Locate the string "change" in the listing below. Copy every line where it is found.

____ Data section

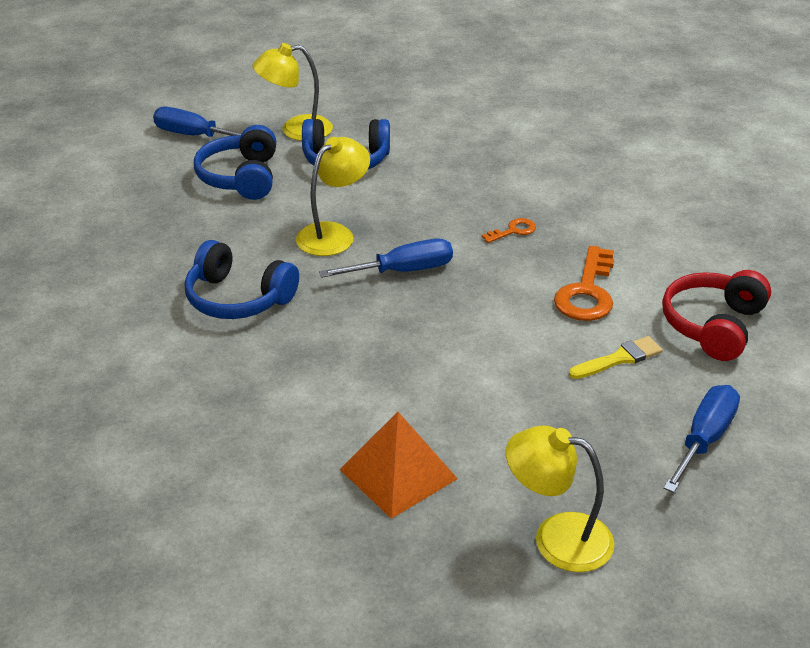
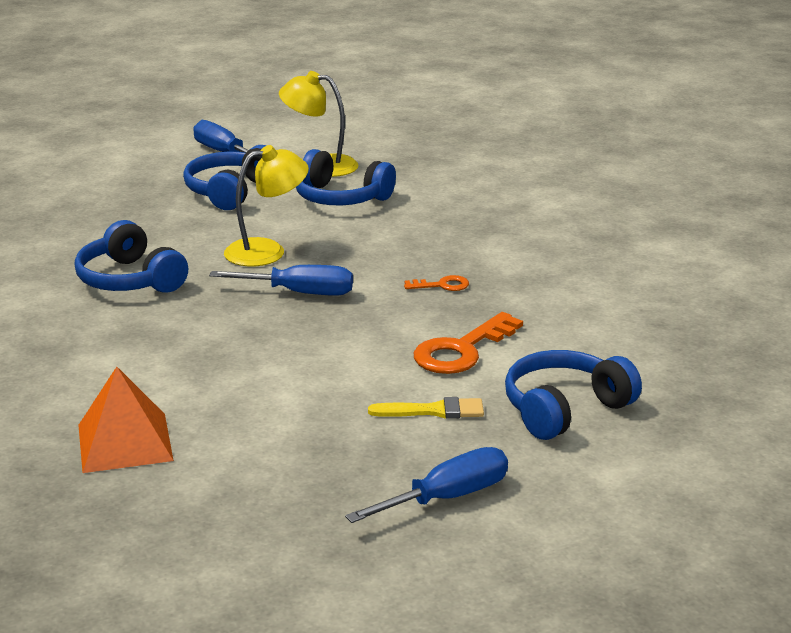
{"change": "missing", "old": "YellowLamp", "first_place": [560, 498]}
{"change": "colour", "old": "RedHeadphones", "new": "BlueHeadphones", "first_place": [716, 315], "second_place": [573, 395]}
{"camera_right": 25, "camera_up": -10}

________

### [Exercise output]
{"change": "missing", "old": "YellowLamp", "first_place": [560, 498]}
{"change": "colour", "old": "RedHeadphones", "new": "BlueHeadphones", "first_place": [716, 315], "second_place": [573, 395]}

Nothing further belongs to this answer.